Items from a dataset
#####
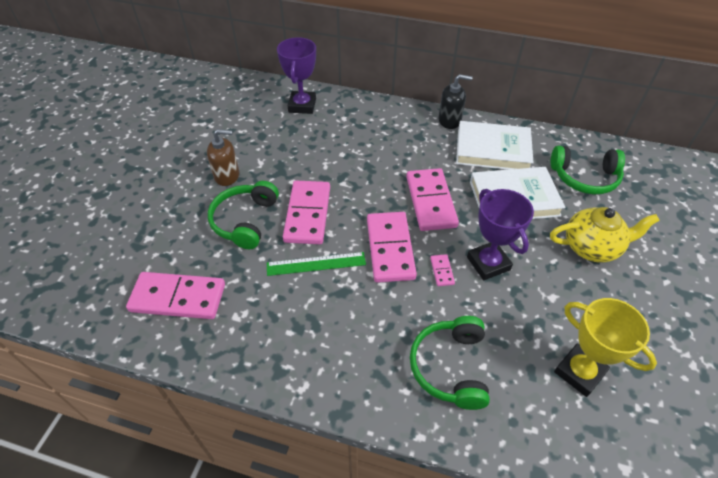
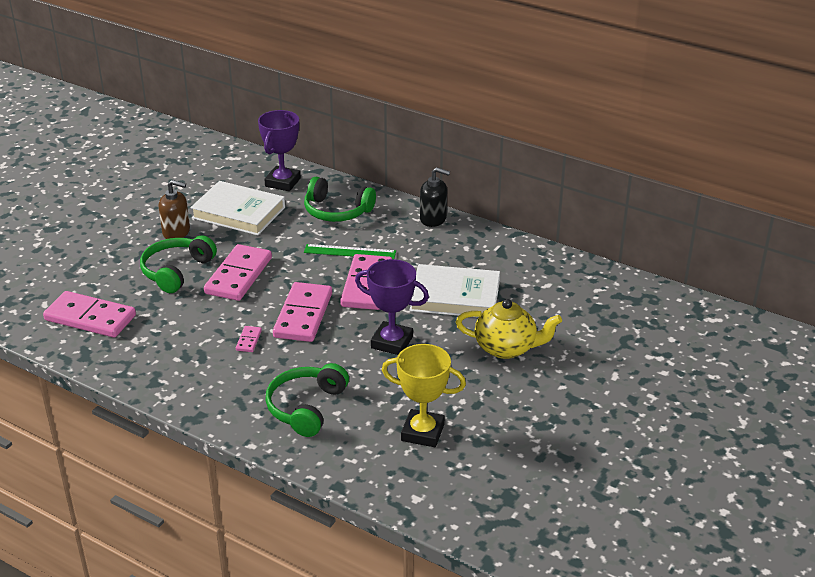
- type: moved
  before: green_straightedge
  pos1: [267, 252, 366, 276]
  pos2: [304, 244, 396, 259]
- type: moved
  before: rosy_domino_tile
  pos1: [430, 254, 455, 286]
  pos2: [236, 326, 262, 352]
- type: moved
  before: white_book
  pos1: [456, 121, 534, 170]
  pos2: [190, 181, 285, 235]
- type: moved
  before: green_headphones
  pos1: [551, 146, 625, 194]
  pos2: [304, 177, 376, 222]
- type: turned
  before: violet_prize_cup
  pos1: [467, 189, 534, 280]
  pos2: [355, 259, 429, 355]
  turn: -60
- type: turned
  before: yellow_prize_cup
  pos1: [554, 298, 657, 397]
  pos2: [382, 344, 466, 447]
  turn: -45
#####
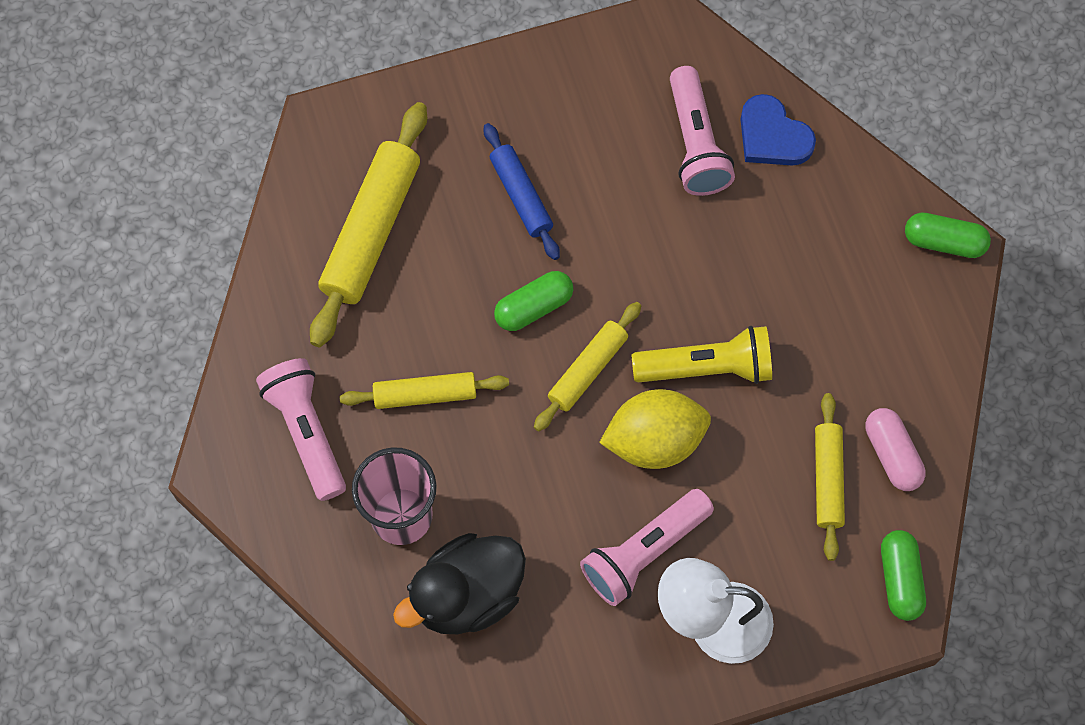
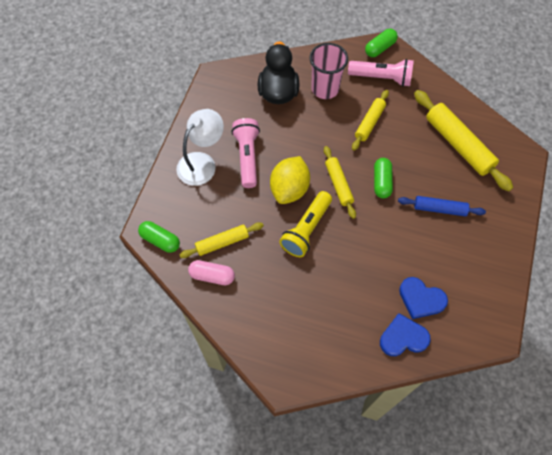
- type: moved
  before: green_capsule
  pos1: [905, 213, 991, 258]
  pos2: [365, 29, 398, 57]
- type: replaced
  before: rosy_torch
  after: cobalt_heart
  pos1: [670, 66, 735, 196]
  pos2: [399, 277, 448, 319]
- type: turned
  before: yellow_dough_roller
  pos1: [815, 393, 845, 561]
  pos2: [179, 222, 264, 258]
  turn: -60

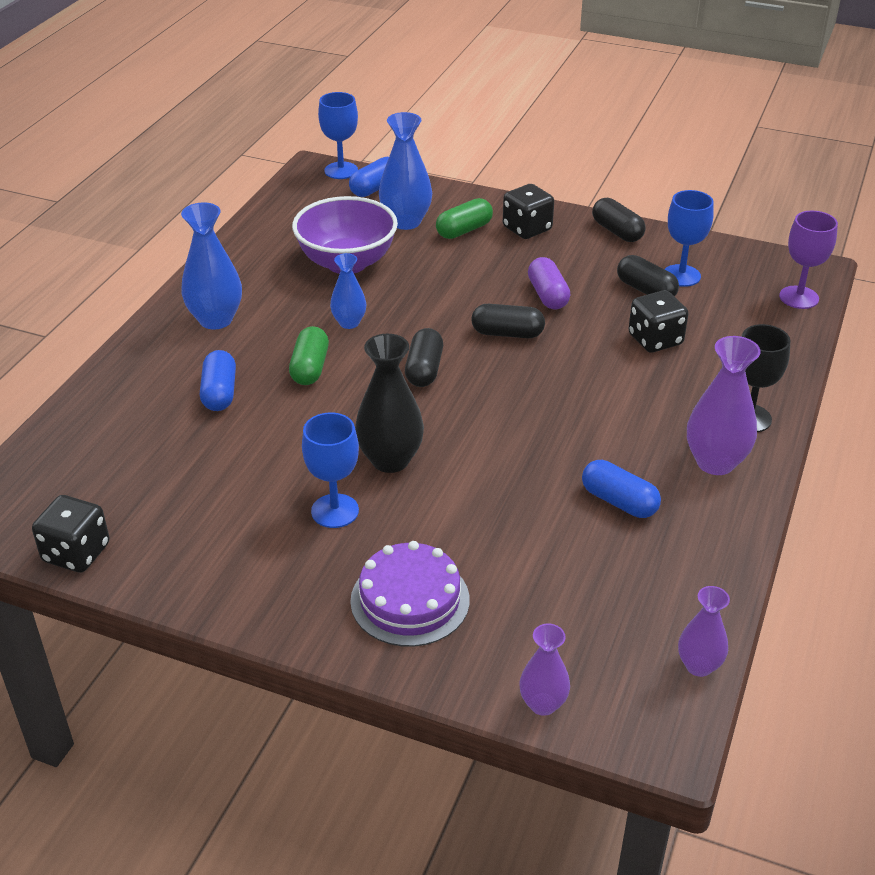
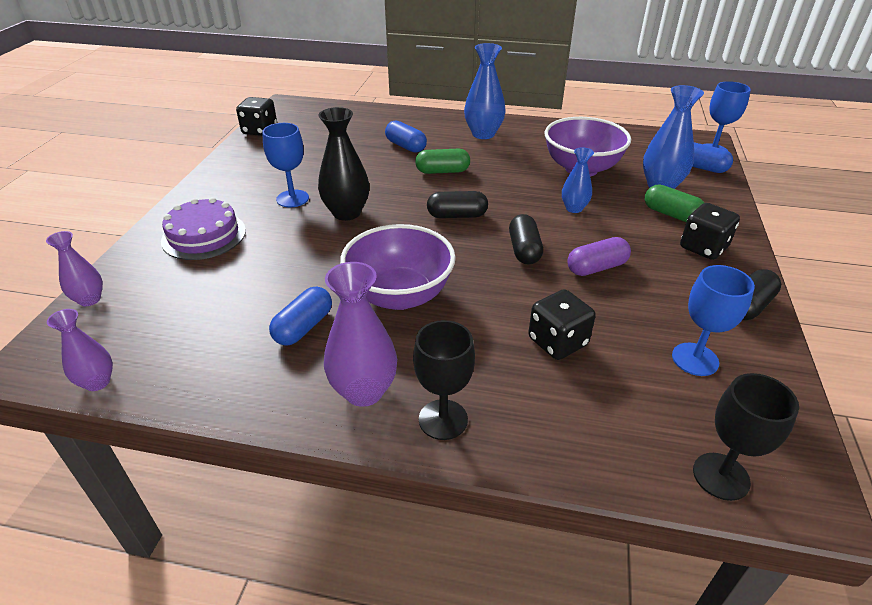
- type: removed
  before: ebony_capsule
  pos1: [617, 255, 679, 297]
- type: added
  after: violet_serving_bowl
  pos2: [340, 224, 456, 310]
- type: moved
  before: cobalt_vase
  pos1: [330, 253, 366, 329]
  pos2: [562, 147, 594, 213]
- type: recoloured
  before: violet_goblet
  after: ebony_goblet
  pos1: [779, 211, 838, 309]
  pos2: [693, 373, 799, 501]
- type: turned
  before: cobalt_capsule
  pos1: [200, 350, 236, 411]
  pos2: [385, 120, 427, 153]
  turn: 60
#####
Exercise details → If a picture sits between the line containing "pos2: [365, 29, 398, 57]" and the line containing "pos1: [330, 253, 366, 329]", leave it out, and return the lines of that range above exactly, both ends included.

Answer →
  pos2: [365, 29, 398, 57]
- type: replaced
  before: rosy_torch
  after: cobalt_heart
  pos1: [670, 66, 735, 196]
  pos2: [399, 277, 448, 319]
- type: turned
  before: yellow_dough_roller
  pos1: [815, 393, 845, 561]
  pos2: [179, 222, 264, 258]
  turn: -60

- type: removed
  before: ebony_capsule
  pos1: [617, 255, 679, 297]
- type: added
  after: violet_serving_bowl
  pos2: [340, 224, 456, 310]
- type: moved
  before: cobalt_vase
  pos1: [330, 253, 366, 329]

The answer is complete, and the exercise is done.